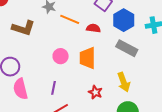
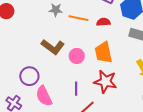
brown L-shape: (23, 28) -> (53, 47), moved, turned 30
red star: (95, 92) -> (105, 82), moved, size x1.6

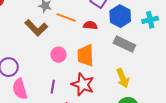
brown L-shape: (53, 47) -> (36, 28), moved

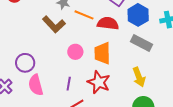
red semicircle: (90, 25) -> (108, 23), size x1.5

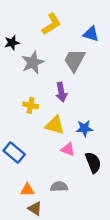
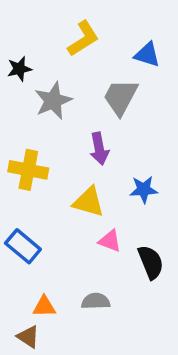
yellow cross: (31, 105) -> (28, 170), moved, size x1.5
blue star: (84, 128) -> (144, 189), moved
brown triangle: (35, 209) -> (28, 337), moved

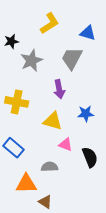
gray semicircle: (96, 301) -> (50, 167), moved
orange triangle: (44, 307) -> (26, 184), size x1.5
brown triangle: (28, 337) -> (45, 202), moved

## TASK ITEM:
Restate each of the entries above word for word and skip every image.

## REPLY TO THE TASK:
brown L-shape: (23, 28) -> (53, 47), moved, turned 30
red star: (95, 92) -> (105, 82), moved, size x1.6

brown L-shape: (53, 47) -> (36, 28), moved

red semicircle: (90, 25) -> (108, 23), size x1.5

yellow cross: (31, 105) -> (28, 170), moved, size x1.5
blue star: (84, 128) -> (144, 189), moved
brown triangle: (35, 209) -> (28, 337), moved

gray semicircle: (96, 301) -> (50, 167), moved
orange triangle: (44, 307) -> (26, 184), size x1.5
brown triangle: (28, 337) -> (45, 202), moved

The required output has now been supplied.